• [Exercise description]: From the listing below, retype exactly the line holding "camera: 35 degrees right, 5 degrees down", the line holding "none -> pink cactus [321,387,354,449]", and the lines between them; skip everything else.

• [Supplied data]:
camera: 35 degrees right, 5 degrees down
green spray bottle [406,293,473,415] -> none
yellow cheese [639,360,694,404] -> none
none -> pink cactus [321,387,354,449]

* * *

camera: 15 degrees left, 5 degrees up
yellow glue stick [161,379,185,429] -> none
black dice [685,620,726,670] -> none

• [Exercise response]:
camera: 35 degrees right, 5 degrees down
green spray bottle [406,293,473,415] -> none
yellow cheese [639,360,694,404] -> none
none -> pink cactus [321,387,354,449]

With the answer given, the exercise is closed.